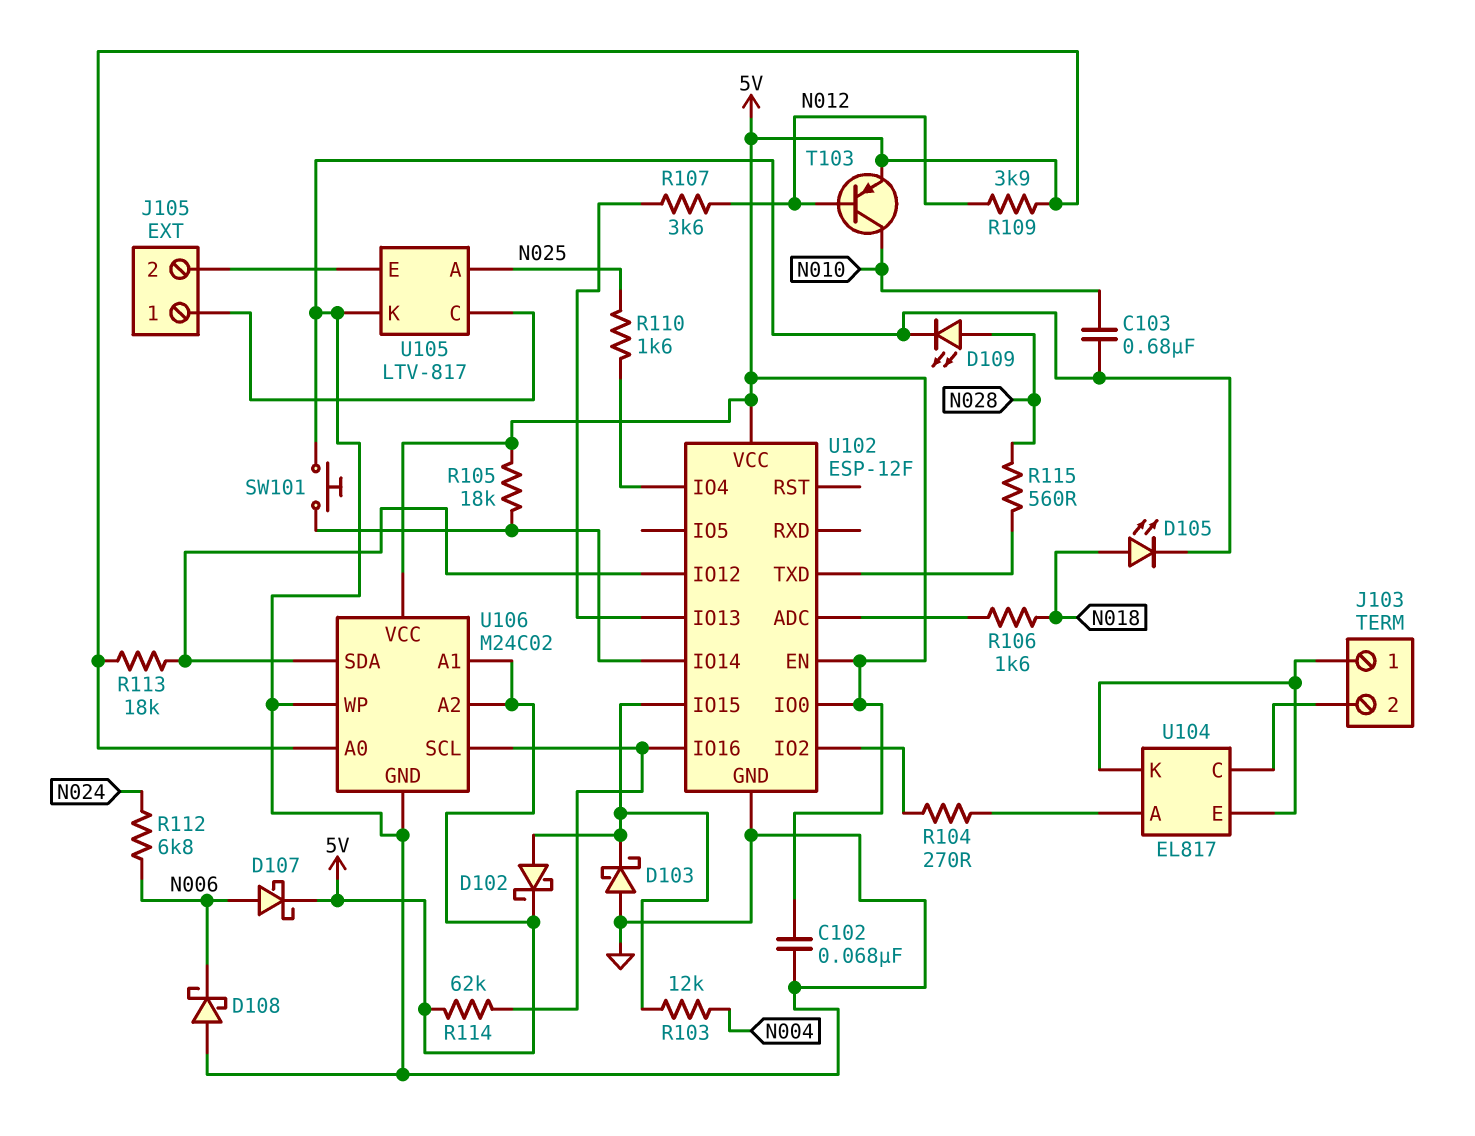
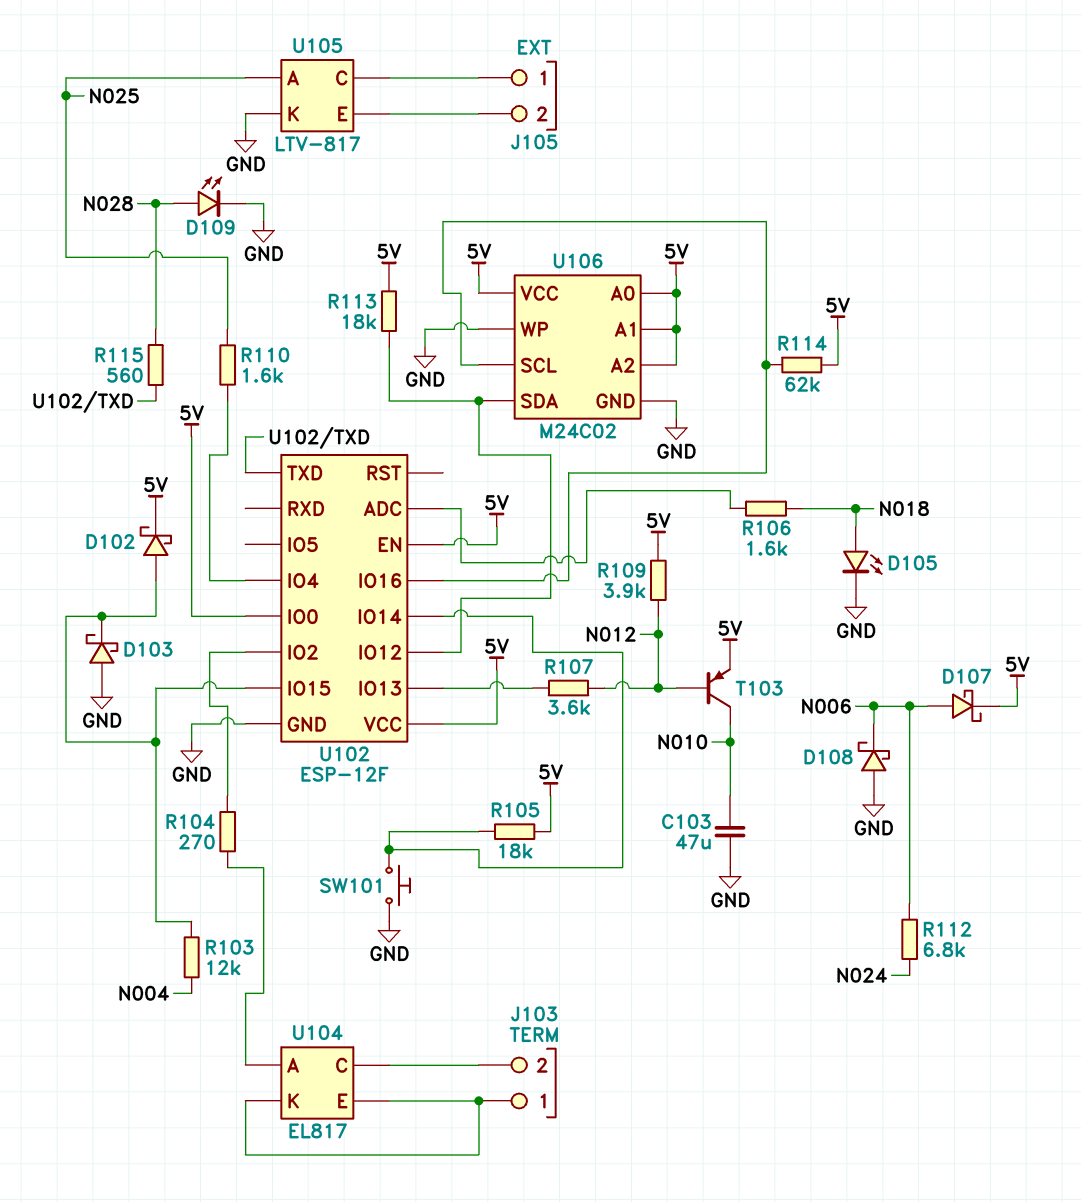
C102: 68nF (5V, GND) -> none
C103: 680nF (GND, N010) -> 47uF (GND, N010)

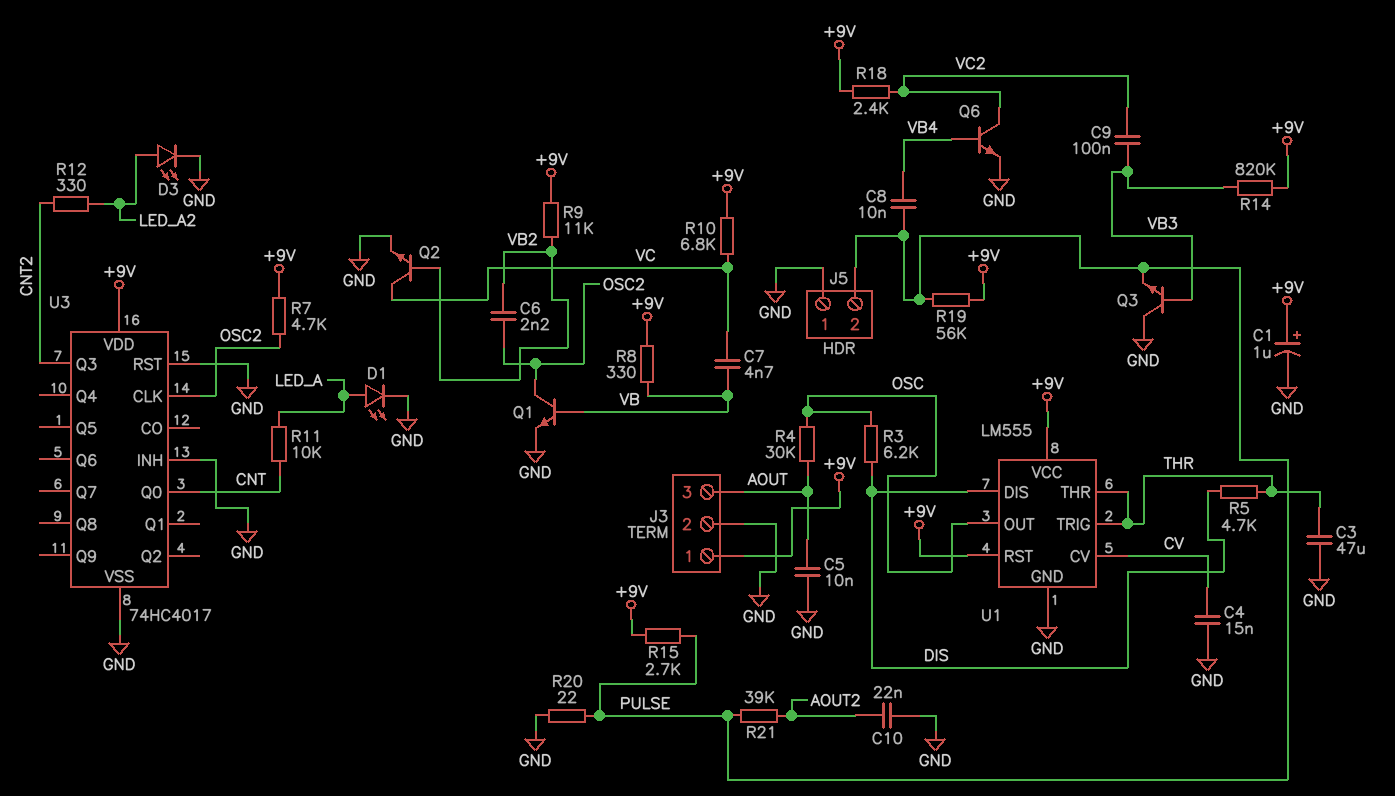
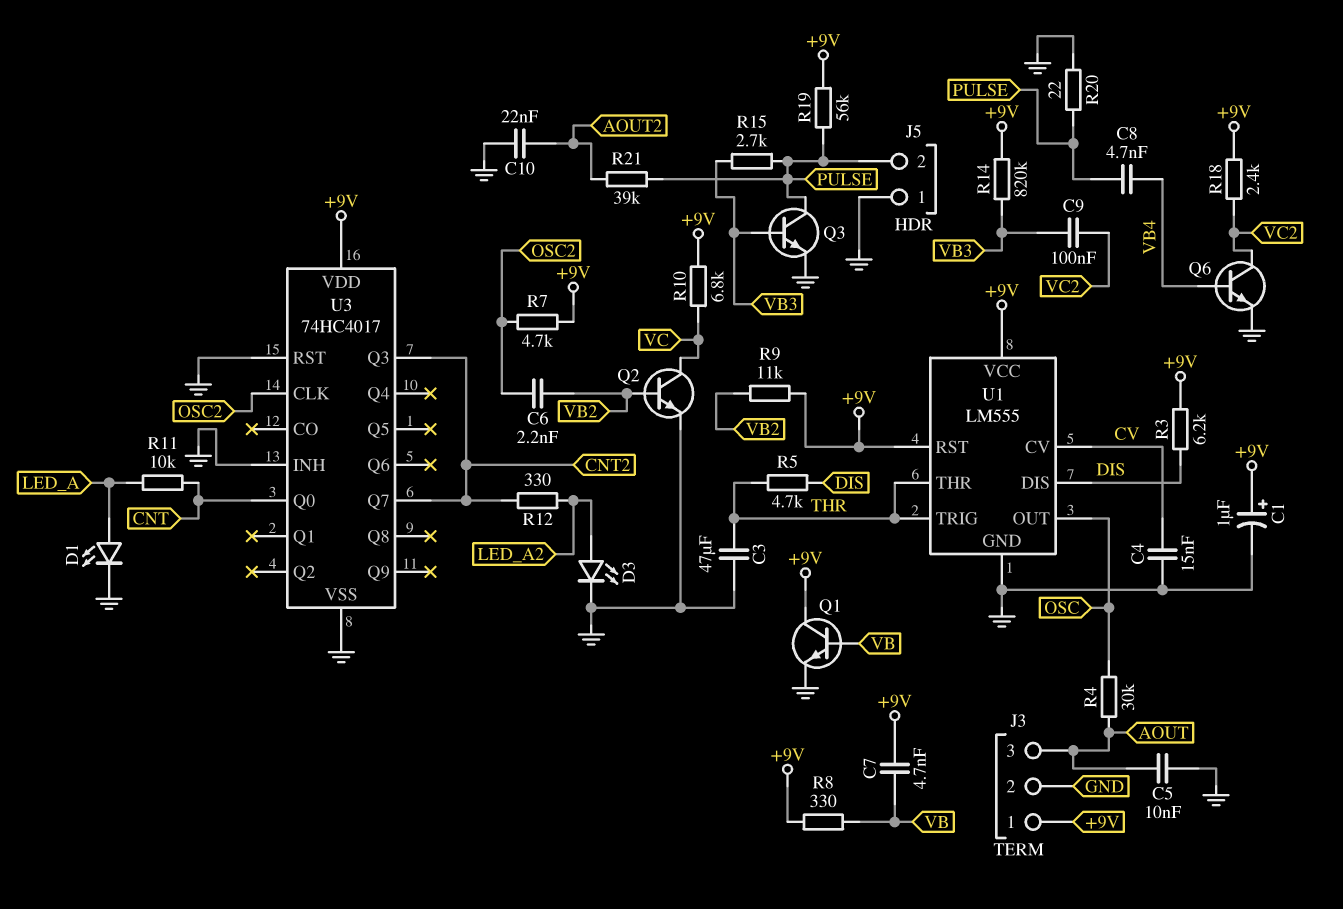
C7: 4.7nF (VB, VC) -> 4.7nF (+9V, VB)
C8: 10nF (PULSE, VB4) -> 4.7nF (PULSE, VB4)
Q1: NPN (B VB, C OSC2, E GND) -> NPN (B VB, C +9V, E GND)
Q3: NPN (B VB3, C GND, E PULSE) -> NPN (B VB3, C PULSE, E GND)
R3: 6.2k (DIS, OSC) -> 6.2k (+9V, DIS)
R15: 2.7k (+9V, PULSE) -> 2.7k (PULSE, VB3)
U3 pin Q7: none -> CNT2

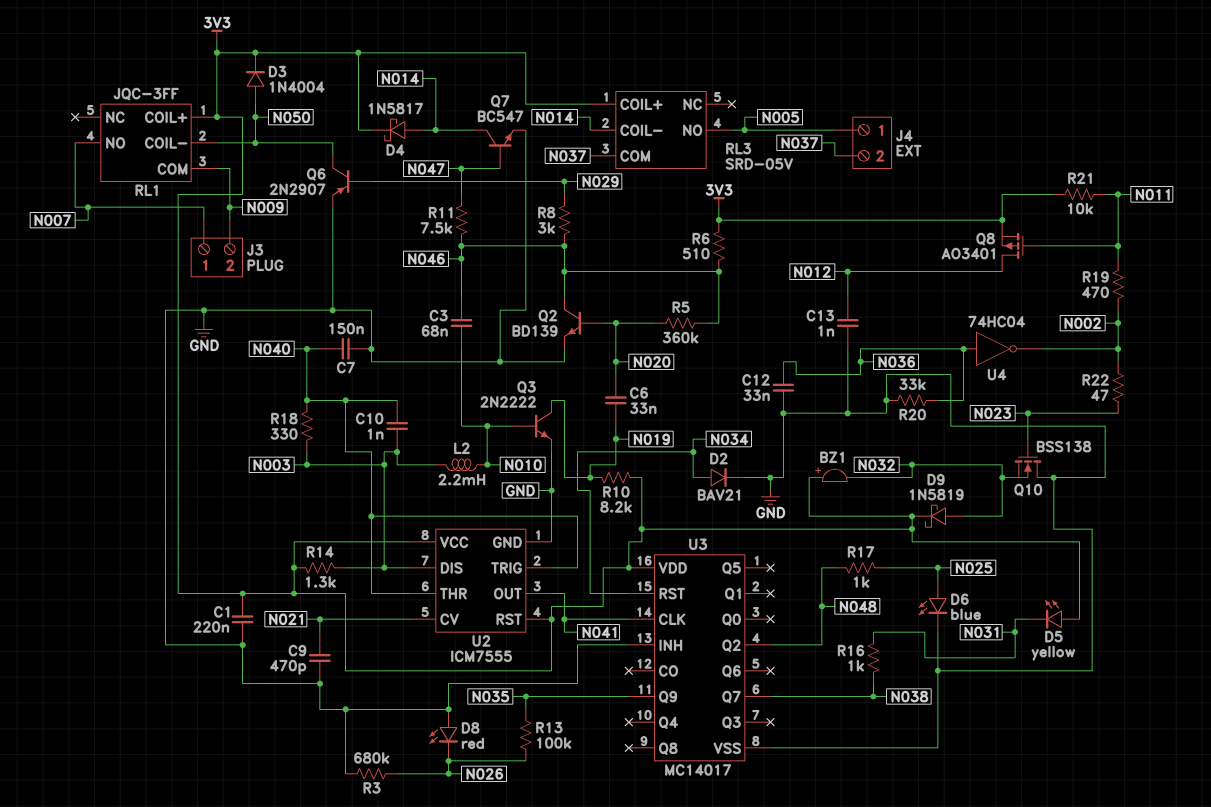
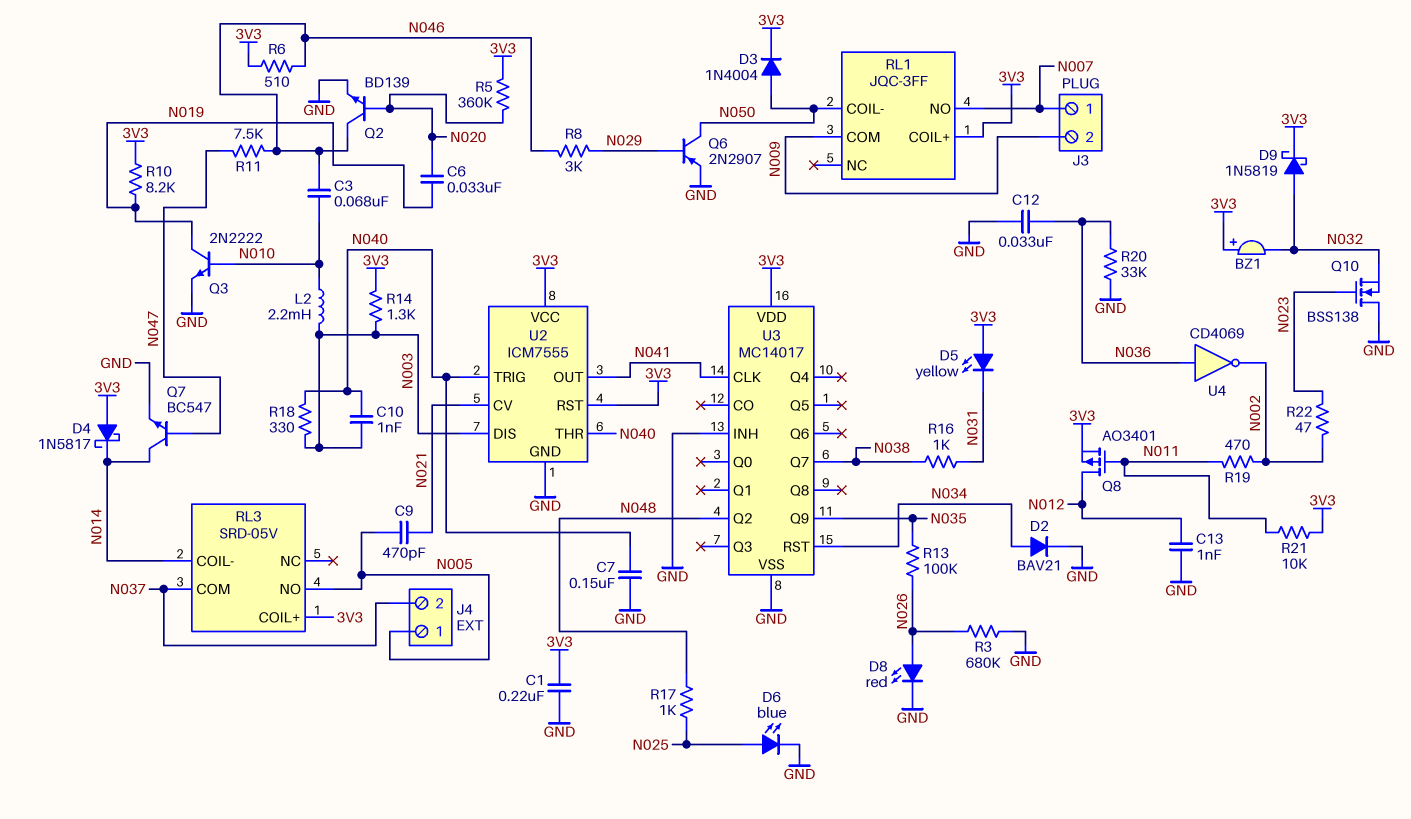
C9: 470pF (GND, N021) -> 470pF (N005, N021)
D4: schottky 1N5817 (A N014, K 3V3) -> schottky 1N5817 (A 3V3, K N014)
D8: LED red (A GND, K N026) -> LED red (A N026, K GND)
R5: 360k (N020, N046) -> 360k (3V3, N020)
U4: NOT 74HC04 (in N036, out N002) -> NOT CD4069 (in N036, out N002)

**YOUR OBJECTIVE**:
Everything above from the line containing "C9: 470pF (GND, N021) -> 470pF (N005, N021)" through the line containing "R5: 360k (N020, N046) -> 360k (3V3, N020)" must be copied exactly. Nothing outside that range belongs in the answer.

**RESULT OF THIS EXERCISE**:
C9: 470pF (GND, N021) -> 470pF (N005, N021)
D4: schottky 1N5817 (A N014, K 3V3) -> schottky 1N5817 (A 3V3, K N014)
D8: LED red (A GND, K N026) -> LED red (A N026, K GND)
R5: 360k (N020, N046) -> 360k (3V3, N020)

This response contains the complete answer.